* **Task item**: The line count for "yellow" is all that is needed: say how many lines in the listing below contain it.

[Start of Attachment]

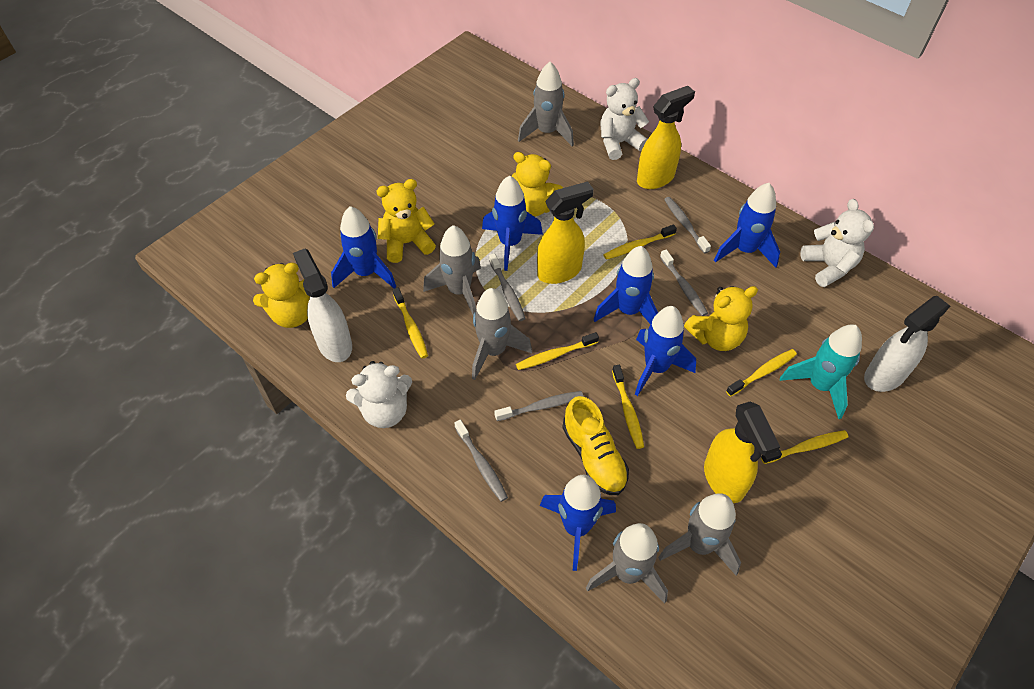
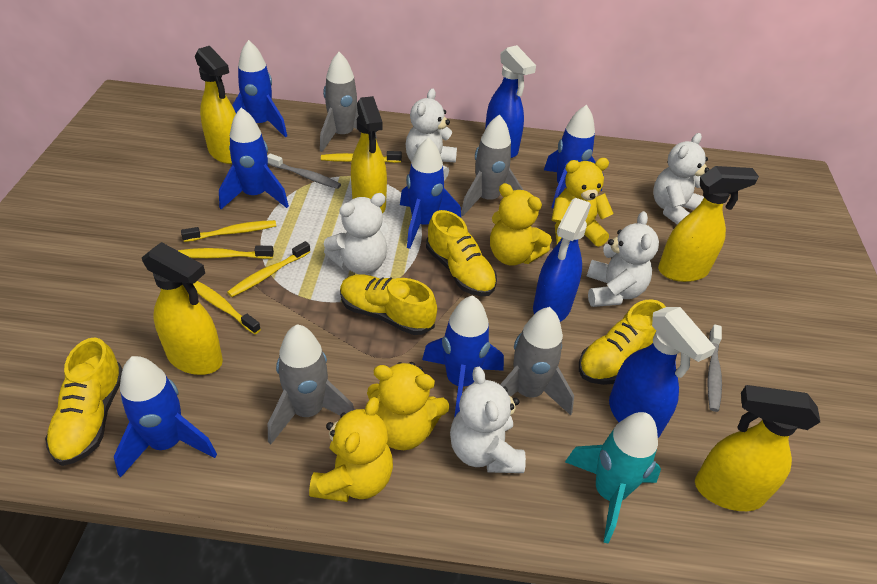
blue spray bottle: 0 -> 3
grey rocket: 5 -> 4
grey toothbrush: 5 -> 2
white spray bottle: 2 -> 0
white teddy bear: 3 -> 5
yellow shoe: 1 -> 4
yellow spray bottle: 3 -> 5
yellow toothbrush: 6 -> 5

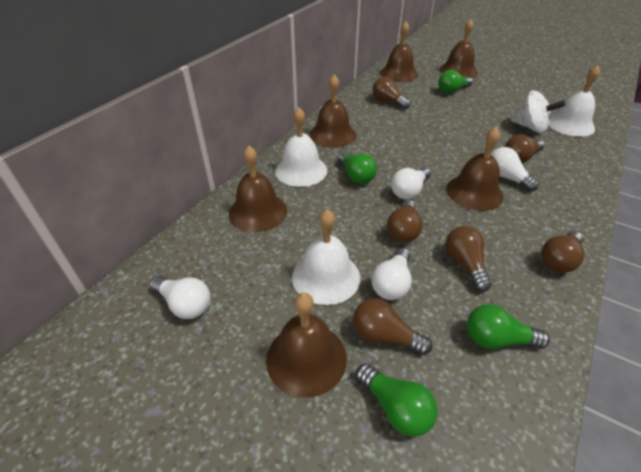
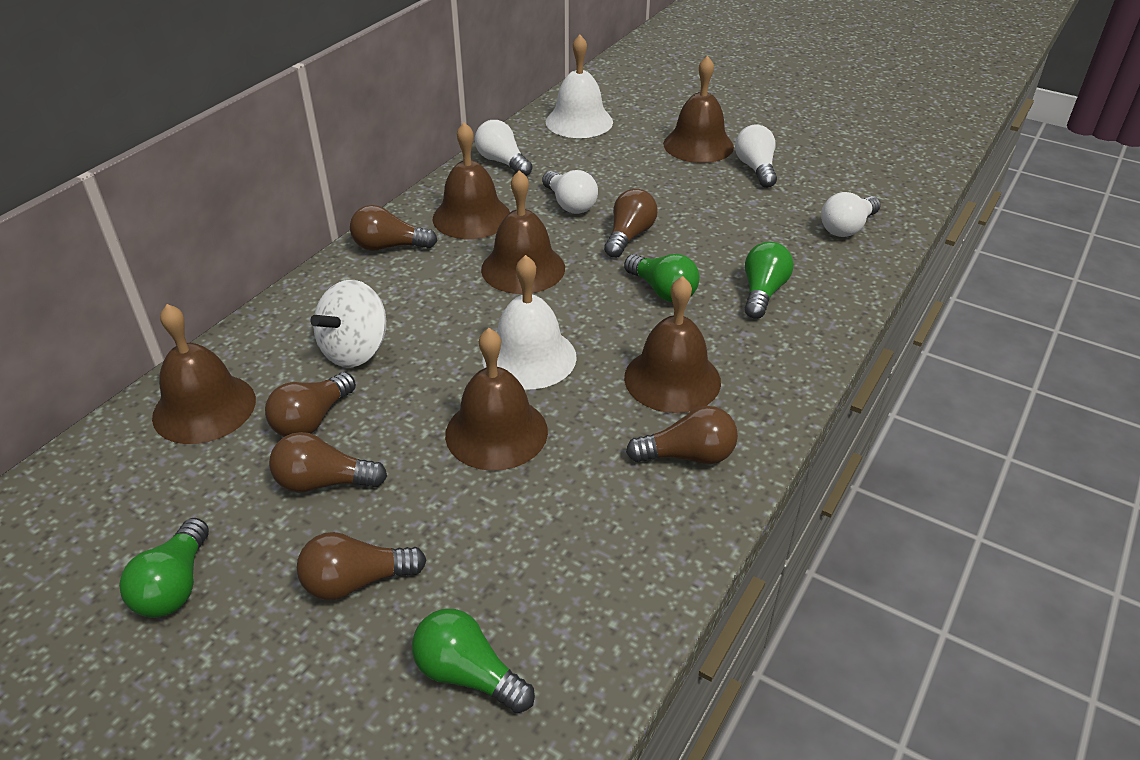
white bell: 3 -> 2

[End of Attachment]

* **Final answer**: 3